Stated goal | Copy the rows below word for word, beginning at the line that contains "No, green painted" and continuing through the last line of the rows.

Data listing |
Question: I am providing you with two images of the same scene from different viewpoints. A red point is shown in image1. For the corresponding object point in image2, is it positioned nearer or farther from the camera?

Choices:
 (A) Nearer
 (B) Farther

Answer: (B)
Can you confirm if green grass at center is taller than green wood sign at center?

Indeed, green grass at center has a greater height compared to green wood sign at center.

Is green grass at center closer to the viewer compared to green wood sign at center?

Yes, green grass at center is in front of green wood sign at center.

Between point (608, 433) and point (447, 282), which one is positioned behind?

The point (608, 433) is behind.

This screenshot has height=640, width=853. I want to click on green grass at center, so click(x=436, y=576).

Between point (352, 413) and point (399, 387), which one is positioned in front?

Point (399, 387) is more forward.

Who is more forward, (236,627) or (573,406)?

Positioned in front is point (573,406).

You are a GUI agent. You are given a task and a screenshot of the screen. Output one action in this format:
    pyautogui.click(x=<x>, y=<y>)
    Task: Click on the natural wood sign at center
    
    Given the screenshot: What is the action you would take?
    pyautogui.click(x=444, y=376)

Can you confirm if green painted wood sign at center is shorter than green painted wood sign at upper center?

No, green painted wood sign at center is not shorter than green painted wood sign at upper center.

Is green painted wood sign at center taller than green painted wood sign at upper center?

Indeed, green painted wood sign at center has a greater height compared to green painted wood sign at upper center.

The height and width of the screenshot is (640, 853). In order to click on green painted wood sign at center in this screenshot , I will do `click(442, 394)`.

Result of the task |
No, green painted wood sign at center is not shorter than green painted wood sign at upper center.

Is green painted wood sign at center taller than green painted wood sign at upper center?

Indeed, green painted wood sign at center has a greater height compared to green painted wood sign at upper center.

The height and width of the screenshot is (640, 853). In order to click on green painted wood sign at center in this screenshot , I will do `click(442, 394)`.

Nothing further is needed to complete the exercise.